» **EXTRACTED RECORDS**
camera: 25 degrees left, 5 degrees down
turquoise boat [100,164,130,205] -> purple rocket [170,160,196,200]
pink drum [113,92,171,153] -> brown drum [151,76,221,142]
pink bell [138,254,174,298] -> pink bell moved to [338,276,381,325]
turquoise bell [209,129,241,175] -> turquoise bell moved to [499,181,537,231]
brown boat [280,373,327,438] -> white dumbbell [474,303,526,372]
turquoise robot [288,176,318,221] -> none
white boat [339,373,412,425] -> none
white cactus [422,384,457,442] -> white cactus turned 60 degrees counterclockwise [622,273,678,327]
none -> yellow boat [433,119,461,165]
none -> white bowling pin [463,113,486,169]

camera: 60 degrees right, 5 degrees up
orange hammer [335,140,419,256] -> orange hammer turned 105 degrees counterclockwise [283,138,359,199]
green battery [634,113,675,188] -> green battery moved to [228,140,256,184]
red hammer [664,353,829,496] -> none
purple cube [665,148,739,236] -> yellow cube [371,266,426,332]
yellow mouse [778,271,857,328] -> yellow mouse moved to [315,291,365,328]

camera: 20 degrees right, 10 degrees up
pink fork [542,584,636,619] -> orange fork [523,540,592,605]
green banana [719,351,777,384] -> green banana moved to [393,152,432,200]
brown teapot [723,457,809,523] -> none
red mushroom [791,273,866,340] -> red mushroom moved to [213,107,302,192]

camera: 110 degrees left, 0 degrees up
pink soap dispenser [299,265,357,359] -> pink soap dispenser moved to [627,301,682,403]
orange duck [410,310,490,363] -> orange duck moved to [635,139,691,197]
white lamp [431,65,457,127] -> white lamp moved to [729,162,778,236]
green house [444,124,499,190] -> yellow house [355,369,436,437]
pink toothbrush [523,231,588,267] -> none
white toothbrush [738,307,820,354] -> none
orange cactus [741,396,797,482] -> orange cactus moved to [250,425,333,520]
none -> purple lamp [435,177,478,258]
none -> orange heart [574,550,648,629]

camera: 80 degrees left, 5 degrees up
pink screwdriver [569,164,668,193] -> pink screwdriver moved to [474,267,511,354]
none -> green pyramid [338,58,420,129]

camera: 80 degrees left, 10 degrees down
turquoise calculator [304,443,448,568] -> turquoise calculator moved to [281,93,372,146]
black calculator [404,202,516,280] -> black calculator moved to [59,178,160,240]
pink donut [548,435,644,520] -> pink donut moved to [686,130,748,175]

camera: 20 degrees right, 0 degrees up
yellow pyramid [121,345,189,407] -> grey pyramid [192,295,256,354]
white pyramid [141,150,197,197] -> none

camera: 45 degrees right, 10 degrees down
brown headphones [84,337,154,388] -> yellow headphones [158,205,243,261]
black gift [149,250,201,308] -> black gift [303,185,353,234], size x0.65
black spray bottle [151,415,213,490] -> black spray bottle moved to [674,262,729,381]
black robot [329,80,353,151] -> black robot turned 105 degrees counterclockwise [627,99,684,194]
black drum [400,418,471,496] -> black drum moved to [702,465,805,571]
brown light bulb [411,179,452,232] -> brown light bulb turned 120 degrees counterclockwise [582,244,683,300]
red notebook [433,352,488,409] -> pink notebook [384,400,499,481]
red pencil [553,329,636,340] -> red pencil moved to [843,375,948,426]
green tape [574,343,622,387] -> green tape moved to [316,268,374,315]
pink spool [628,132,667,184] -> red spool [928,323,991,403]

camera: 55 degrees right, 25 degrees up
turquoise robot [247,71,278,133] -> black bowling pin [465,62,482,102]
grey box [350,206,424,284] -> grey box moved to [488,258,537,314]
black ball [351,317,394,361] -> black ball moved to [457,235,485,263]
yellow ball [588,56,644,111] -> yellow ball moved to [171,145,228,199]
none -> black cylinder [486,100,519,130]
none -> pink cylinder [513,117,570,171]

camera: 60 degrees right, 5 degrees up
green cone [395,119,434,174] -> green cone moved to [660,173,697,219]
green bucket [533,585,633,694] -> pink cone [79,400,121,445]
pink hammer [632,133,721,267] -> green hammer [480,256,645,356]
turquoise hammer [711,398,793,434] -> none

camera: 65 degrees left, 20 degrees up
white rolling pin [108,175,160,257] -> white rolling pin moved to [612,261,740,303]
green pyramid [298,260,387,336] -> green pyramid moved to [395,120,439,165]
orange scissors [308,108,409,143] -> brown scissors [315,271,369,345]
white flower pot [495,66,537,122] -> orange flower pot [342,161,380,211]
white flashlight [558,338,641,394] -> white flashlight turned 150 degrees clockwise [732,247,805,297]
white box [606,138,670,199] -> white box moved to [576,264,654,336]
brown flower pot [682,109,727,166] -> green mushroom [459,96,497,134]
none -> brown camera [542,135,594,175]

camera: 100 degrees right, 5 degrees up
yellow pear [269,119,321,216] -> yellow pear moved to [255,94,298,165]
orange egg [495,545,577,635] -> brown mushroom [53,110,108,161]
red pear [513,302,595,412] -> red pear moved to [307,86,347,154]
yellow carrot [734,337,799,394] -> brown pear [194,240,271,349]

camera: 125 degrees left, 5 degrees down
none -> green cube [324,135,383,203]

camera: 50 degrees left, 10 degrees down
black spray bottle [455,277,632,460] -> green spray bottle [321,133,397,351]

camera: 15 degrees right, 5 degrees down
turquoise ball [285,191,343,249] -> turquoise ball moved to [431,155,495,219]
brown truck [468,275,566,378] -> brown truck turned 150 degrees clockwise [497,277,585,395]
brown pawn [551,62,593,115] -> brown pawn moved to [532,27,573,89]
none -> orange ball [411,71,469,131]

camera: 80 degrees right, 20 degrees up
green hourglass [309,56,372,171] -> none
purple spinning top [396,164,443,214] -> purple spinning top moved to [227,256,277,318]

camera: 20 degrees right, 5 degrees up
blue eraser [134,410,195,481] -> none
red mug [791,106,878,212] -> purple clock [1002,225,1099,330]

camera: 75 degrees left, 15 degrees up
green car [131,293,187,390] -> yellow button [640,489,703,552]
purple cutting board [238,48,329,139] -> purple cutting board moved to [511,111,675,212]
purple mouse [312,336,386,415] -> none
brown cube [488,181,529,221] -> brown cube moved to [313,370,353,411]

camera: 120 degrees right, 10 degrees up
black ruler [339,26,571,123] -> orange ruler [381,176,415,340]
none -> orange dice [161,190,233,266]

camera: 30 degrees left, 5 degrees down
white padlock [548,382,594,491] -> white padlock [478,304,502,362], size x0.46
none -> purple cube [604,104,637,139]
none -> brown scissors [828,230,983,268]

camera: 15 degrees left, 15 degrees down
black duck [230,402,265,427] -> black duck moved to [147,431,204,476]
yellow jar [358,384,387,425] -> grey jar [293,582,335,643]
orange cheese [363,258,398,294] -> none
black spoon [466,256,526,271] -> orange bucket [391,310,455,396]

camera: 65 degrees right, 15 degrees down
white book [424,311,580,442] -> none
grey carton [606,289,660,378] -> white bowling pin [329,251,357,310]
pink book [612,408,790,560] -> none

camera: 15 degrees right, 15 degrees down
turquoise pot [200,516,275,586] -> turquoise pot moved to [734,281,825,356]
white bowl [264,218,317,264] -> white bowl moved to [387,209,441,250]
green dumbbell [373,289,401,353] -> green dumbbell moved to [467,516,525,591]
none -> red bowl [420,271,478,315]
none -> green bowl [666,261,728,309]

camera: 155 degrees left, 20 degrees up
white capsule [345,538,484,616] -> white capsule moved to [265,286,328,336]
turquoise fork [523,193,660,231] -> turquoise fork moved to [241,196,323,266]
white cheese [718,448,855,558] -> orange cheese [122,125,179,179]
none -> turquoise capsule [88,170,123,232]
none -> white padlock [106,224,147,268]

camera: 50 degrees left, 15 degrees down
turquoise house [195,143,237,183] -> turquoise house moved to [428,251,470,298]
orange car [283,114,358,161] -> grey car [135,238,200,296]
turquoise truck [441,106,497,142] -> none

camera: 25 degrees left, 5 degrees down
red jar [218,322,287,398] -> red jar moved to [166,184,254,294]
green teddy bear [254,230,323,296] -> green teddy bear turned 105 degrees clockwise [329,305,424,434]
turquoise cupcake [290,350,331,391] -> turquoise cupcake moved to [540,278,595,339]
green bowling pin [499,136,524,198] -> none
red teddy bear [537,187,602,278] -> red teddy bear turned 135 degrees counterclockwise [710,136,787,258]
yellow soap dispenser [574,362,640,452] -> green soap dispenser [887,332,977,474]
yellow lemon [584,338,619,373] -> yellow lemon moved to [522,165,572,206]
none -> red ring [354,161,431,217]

» **TASK PROMPT**
Reproduce exactly the lines of the records above from the one with "camera: 15 degrees right, 15 degrees down" to the one with "green dumbbell [373,289,401,353]", both included, and leave out everything else.

» **RESPONSE BOX**
camera: 15 degrees right, 15 degrees down
turquoise pot [200,516,275,586] -> turquoise pot moved to [734,281,825,356]
white bowl [264,218,317,264] -> white bowl moved to [387,209,441,250]
green dumbbell [373,289,401,353] -> green dumbbell moved to [467,516,525,591]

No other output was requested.